== SOURCE MATERIAL

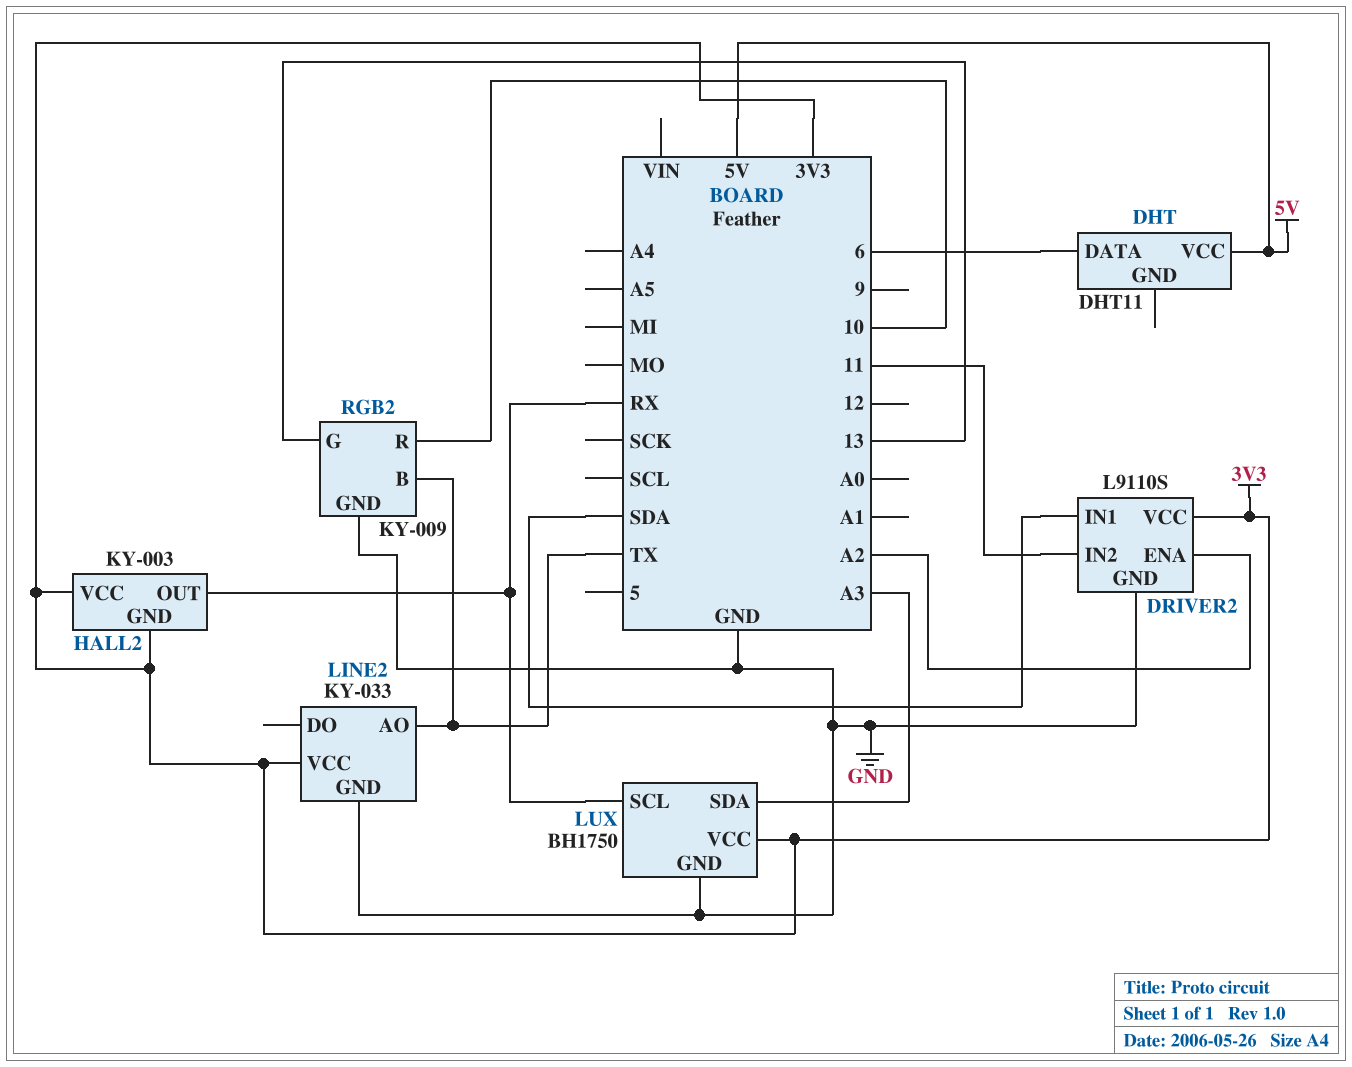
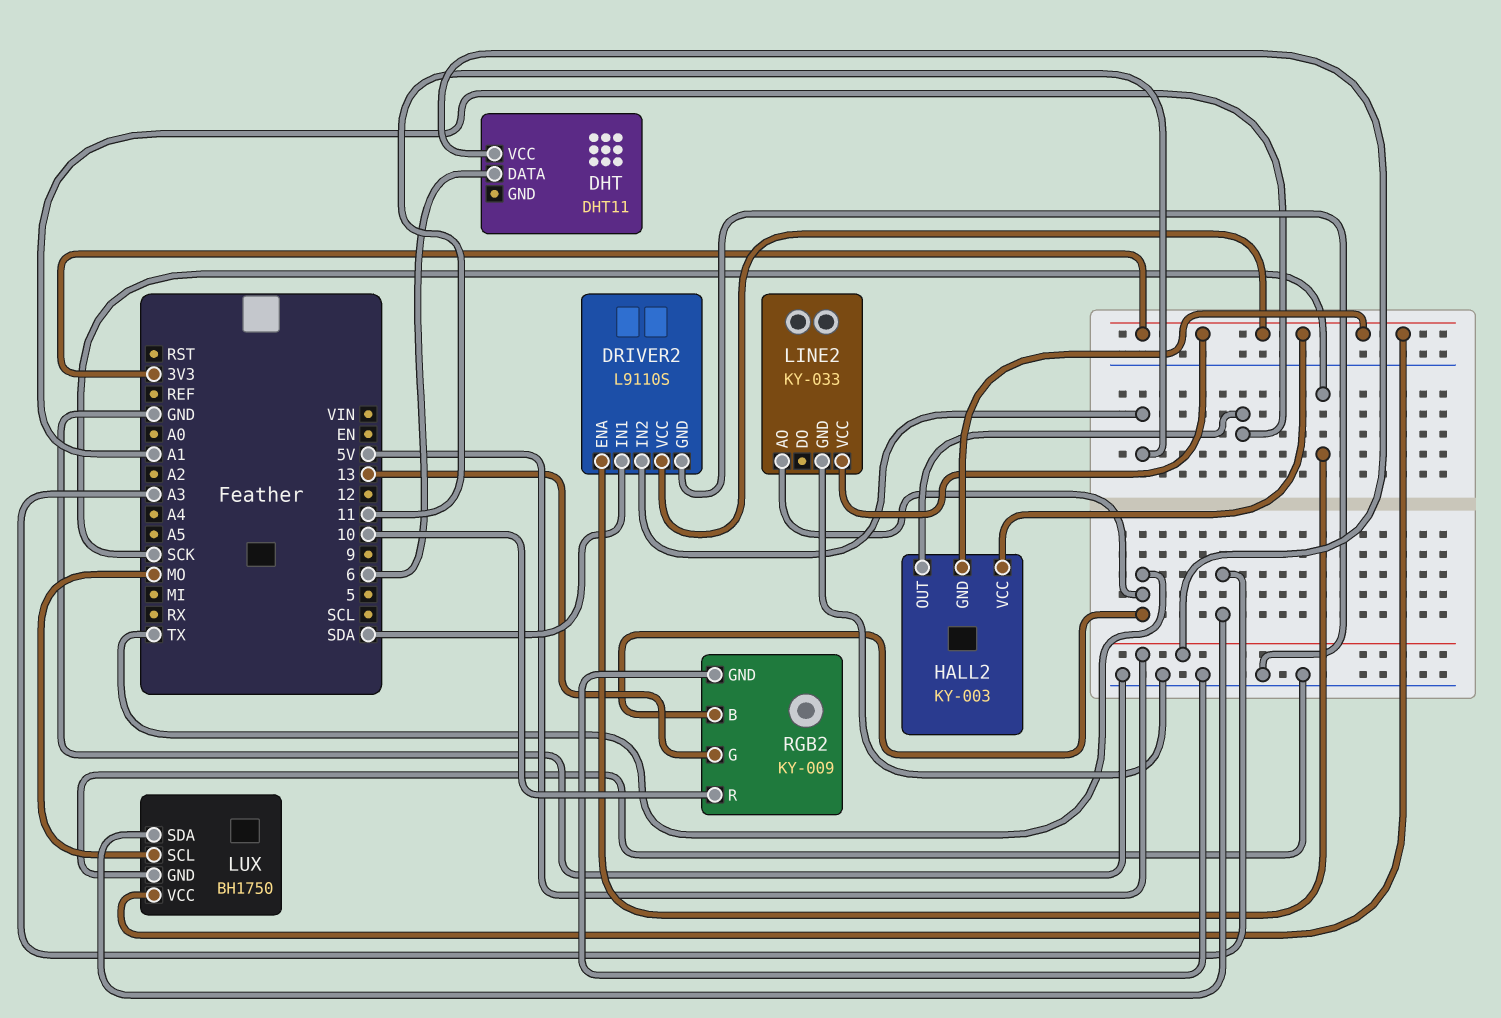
DRIVER2 pin ENA: A2 -> SCK
HALL2 pin OUT: RX -> A1
LUX pin SCL: RX -> MO

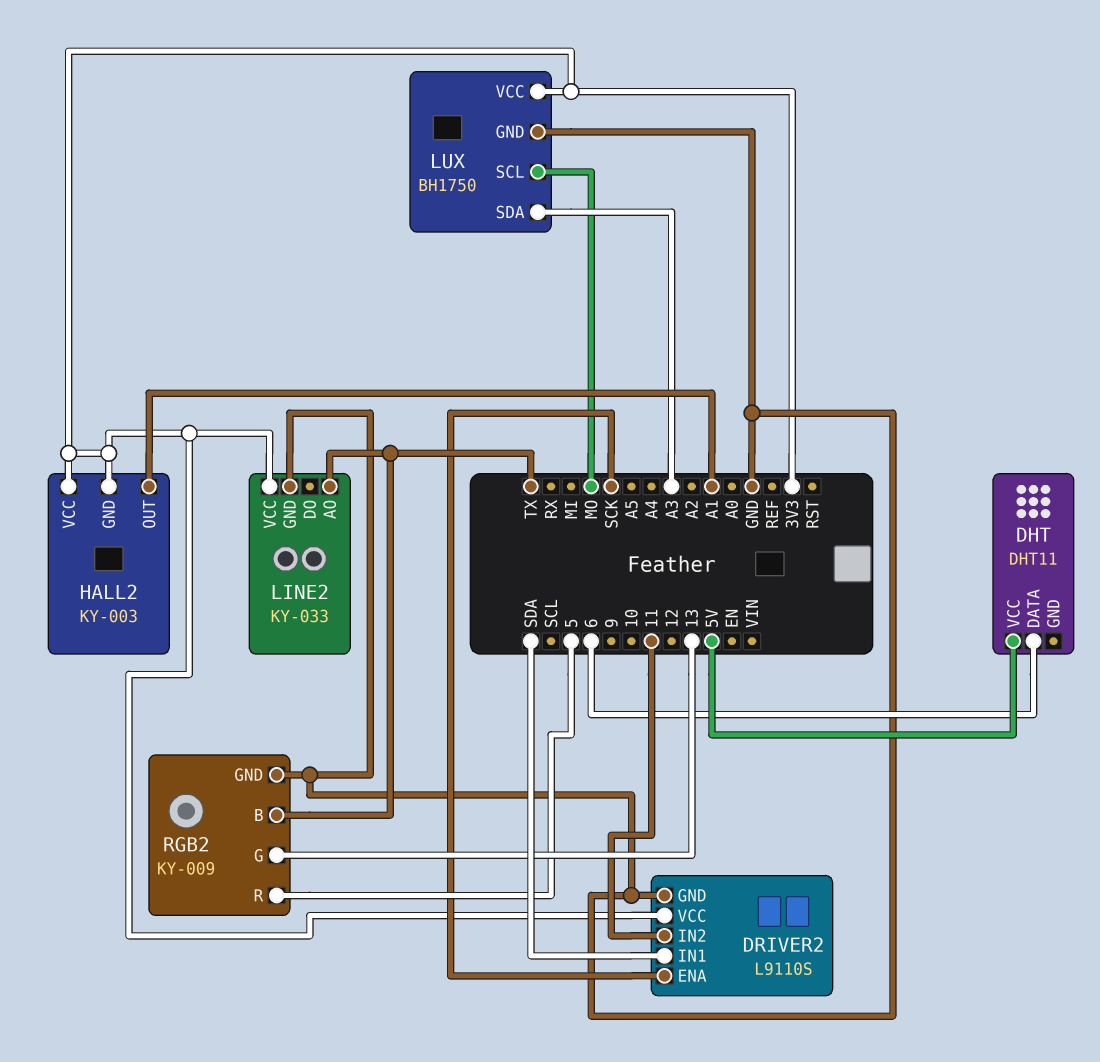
RGB2 pin R: 10 -> 5

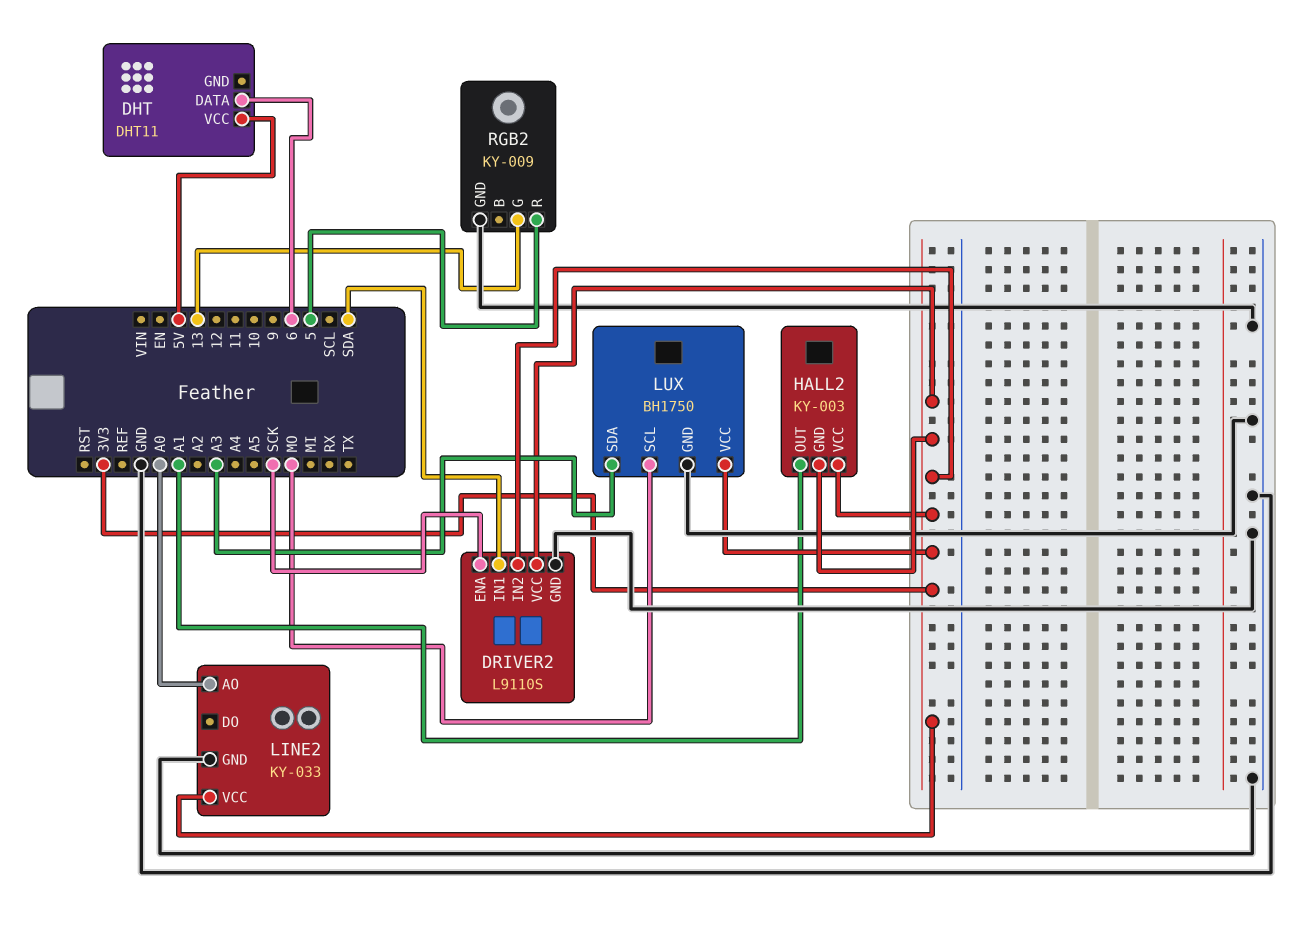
DRIVER2 pin IN2: 11 -> 3V3
LINE2 pin AO: TX -> A0
RGB2 pin B: TX -> none

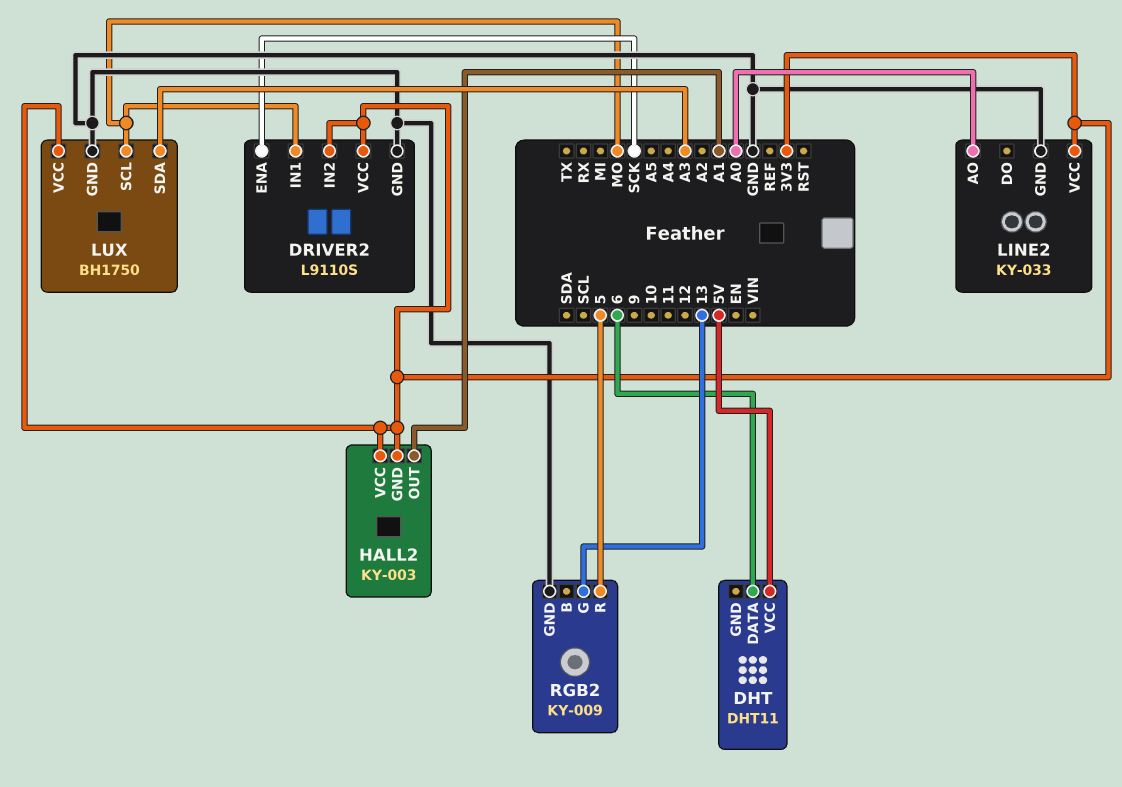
DRIVER2 pin IN1: SDA -> MO

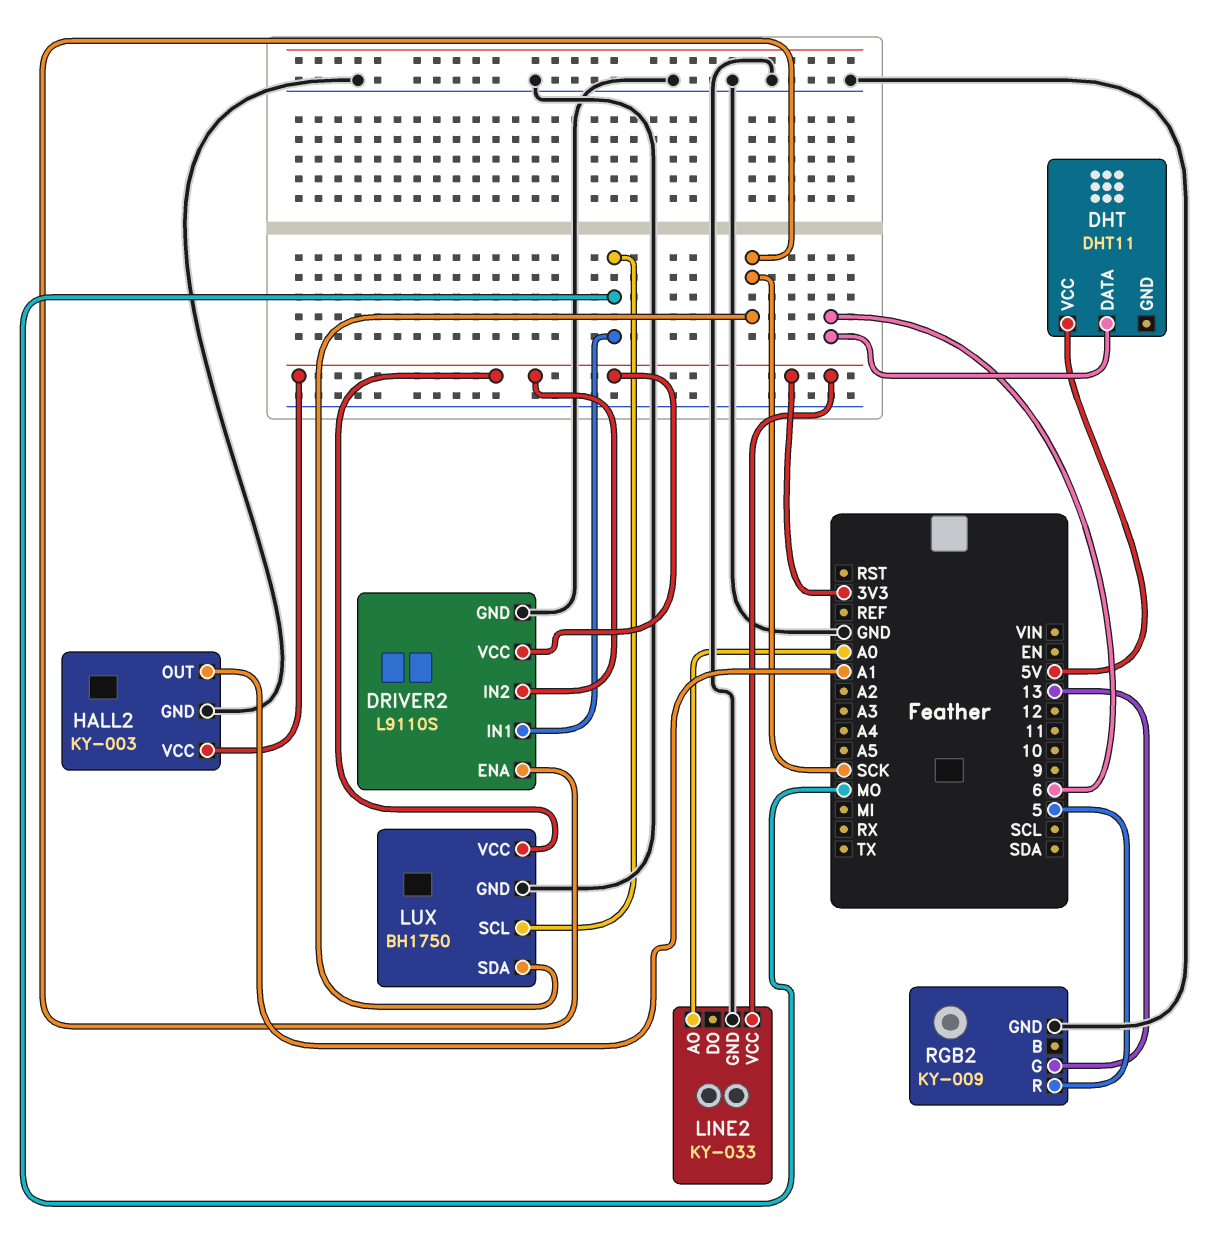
HALL2 pin GND: 3V3 -> GND
LUX pin SDA: A3 -> SCK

====

- _WORK TO COMPLETE_
Repeat, exactly and only, the lines from the one containing "HALL2 pin OUT: RX -> A1" through the final line of the data, both ends included, leaving out any picture.

- _WRITTEN RESPONSE_
HALL2 pin OUT: RX -> A1
LUX pin SCL: RX -> MO

RGB2 pin R: 10 -> 5

DRIVER2 pin IN2: 11 -> 3V3
LINE2 pin AO: TX -> A0
RGB2 pin B: TX -> none

DRIVER2 pin IN1: SDA -> MO

HALL2 pin GND: 3V3 -> GND
LUX pin SDA: A3 -> SCK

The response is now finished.